EXERCISE INPUT below:
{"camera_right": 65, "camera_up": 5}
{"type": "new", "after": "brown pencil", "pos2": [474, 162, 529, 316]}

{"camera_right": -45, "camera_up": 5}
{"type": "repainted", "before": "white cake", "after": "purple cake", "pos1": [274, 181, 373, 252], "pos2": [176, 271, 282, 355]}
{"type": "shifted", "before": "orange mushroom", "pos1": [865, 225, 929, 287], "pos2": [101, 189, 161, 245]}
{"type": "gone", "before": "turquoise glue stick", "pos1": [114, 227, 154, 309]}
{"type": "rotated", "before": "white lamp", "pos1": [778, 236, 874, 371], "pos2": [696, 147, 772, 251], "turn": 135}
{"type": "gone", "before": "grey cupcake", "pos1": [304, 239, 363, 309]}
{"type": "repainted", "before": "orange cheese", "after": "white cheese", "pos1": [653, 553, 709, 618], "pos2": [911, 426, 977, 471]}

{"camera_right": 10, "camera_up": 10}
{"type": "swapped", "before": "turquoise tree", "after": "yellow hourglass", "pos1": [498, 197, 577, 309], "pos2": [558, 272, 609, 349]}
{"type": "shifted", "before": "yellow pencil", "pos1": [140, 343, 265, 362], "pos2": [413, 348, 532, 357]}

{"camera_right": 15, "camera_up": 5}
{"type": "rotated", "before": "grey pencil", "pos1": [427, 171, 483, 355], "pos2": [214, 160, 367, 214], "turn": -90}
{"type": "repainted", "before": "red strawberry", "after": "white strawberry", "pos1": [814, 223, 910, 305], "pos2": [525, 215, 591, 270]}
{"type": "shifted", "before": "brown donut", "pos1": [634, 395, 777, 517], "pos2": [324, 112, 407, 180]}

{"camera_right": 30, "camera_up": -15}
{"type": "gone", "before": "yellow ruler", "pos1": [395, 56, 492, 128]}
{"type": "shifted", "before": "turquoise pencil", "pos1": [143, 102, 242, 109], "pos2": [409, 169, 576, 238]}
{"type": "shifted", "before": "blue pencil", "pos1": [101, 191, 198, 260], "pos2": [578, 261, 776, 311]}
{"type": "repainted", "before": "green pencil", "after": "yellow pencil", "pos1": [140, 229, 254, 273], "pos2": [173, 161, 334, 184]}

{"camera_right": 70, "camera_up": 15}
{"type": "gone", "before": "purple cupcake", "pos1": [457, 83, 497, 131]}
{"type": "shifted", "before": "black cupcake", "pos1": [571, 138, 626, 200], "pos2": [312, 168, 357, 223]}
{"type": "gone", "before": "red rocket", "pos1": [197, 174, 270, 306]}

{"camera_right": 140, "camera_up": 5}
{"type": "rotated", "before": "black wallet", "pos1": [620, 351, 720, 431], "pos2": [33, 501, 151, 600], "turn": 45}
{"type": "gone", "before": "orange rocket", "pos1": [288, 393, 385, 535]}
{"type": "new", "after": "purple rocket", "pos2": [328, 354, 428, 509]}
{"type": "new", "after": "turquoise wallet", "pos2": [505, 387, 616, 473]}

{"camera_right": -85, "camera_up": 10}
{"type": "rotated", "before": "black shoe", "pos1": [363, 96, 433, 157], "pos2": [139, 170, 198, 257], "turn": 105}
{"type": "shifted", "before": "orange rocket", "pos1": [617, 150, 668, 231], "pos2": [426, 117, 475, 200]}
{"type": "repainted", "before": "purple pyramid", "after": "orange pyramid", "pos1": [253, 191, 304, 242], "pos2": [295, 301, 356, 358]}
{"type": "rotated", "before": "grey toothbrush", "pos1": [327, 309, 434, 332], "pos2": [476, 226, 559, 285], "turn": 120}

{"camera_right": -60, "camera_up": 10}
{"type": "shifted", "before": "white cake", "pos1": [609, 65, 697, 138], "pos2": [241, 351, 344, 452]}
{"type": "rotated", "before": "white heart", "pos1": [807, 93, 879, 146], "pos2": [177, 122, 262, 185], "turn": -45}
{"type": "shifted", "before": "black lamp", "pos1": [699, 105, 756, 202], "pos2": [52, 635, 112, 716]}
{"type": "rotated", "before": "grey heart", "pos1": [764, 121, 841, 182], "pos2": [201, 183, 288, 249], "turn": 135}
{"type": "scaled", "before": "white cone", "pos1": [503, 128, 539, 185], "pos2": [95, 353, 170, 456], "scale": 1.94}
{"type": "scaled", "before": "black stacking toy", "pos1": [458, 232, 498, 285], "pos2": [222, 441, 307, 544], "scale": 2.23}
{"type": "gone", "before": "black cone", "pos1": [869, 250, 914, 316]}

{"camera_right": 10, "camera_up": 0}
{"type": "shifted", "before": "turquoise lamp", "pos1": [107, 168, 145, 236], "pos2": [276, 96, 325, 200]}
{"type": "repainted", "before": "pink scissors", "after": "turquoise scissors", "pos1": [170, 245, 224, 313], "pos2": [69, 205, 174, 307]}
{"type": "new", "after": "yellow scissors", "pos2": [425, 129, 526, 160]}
End of EXERCISE INPUT.
**THE TASK:** Answer with a number only: how many lines above have the word "purple"?

**SOLUTION TO THIS EXERCISE:** 4